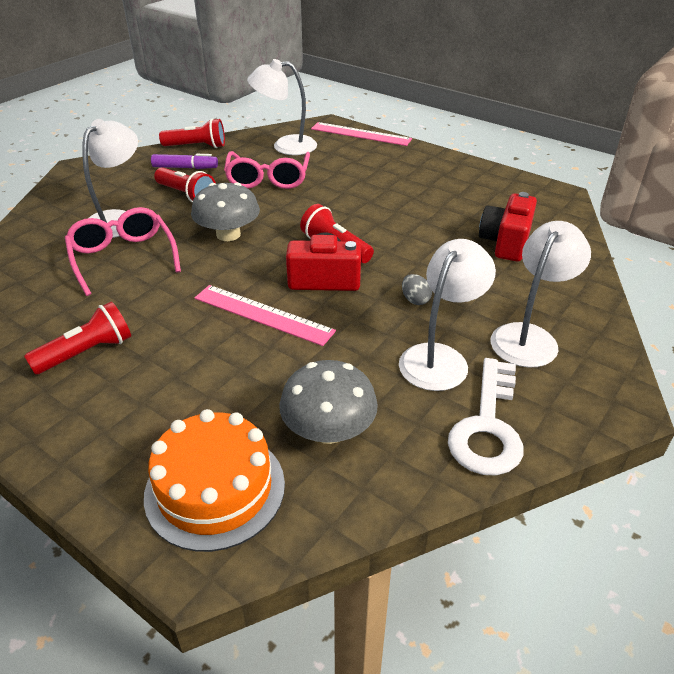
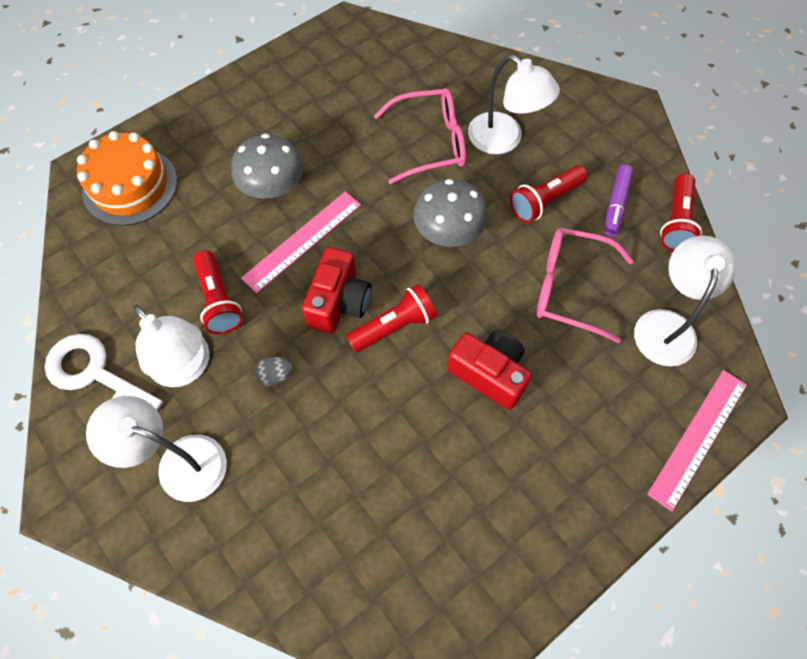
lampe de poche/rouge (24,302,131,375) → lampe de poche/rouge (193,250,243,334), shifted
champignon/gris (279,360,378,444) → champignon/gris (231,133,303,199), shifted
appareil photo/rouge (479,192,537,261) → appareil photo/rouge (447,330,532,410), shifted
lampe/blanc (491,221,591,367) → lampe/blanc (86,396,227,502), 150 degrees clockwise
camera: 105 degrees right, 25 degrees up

---

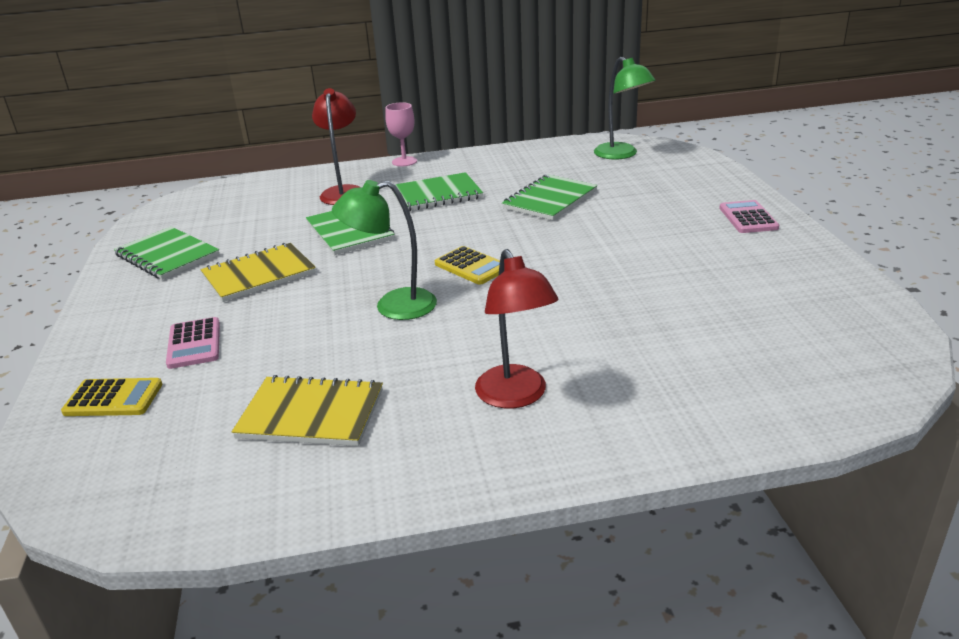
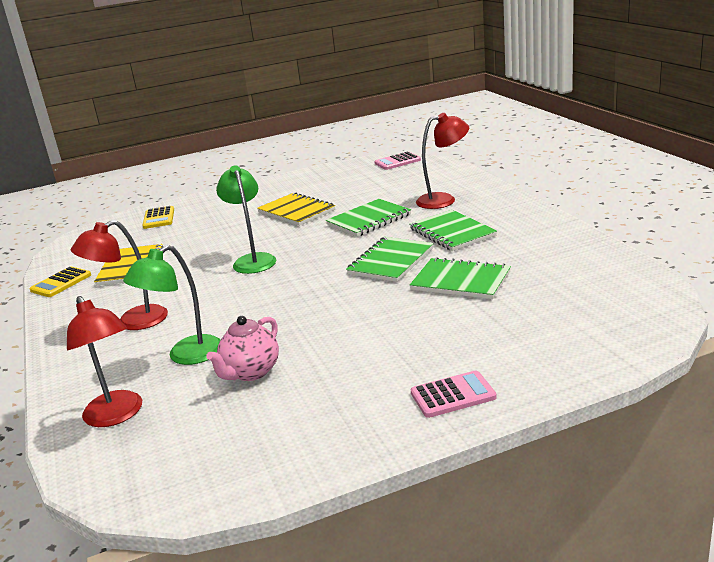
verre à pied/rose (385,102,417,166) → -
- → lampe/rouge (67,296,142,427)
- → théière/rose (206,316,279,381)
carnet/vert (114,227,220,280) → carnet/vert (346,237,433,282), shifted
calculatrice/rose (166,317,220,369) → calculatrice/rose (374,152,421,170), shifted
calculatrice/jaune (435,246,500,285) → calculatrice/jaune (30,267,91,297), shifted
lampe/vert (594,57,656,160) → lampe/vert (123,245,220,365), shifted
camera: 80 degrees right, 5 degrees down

==

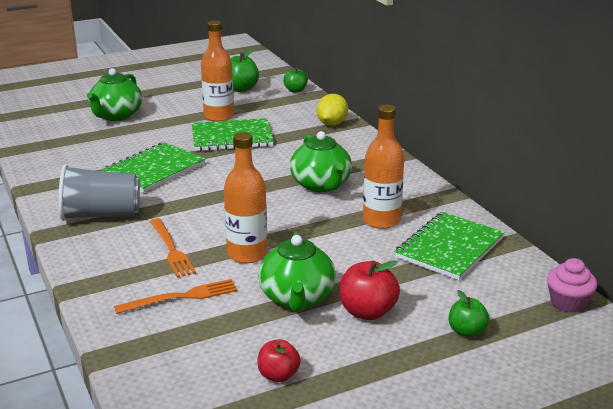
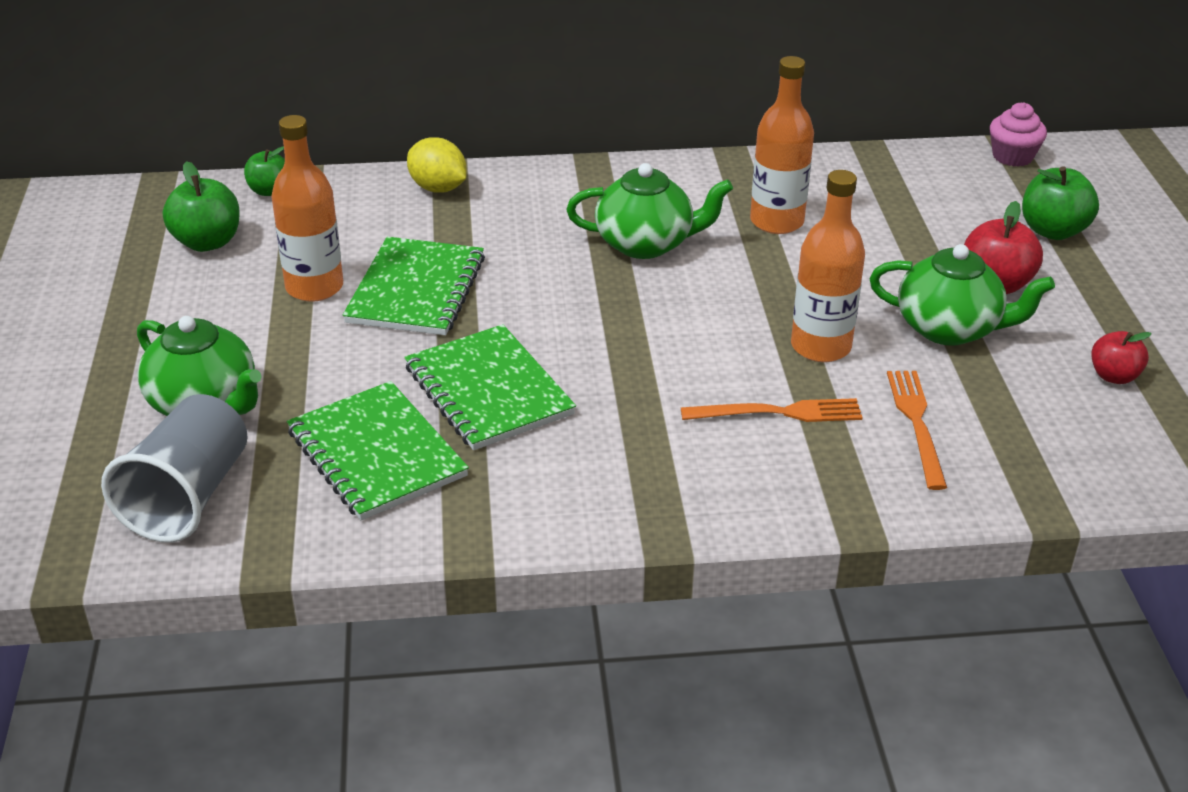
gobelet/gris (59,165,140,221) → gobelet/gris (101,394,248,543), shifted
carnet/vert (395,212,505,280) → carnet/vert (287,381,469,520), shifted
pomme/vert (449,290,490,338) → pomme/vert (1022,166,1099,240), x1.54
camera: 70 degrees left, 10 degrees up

YOUR GOAL: Return a word-for-word copy of the lines above from the one holding "champignon/gris (279,360,378,444) →" through the one holding "camera: 105 degrees right, 25 degrees up", with both of them included and nothing besides.

WRITTEN RESPONSE:
champignon/gris (279,360,378,444) → champignon/gris (231,133,303,199), shifted
appareil photo/rouge (479,192,537,261) → appareil photo/rouge (447,330,532,410), shifted
lampe/blanc (491,221,591,367) → lampe/blanc (86,396,227,502), 150 degrees clockwise
camera: 105 degrees right, 25 degrees up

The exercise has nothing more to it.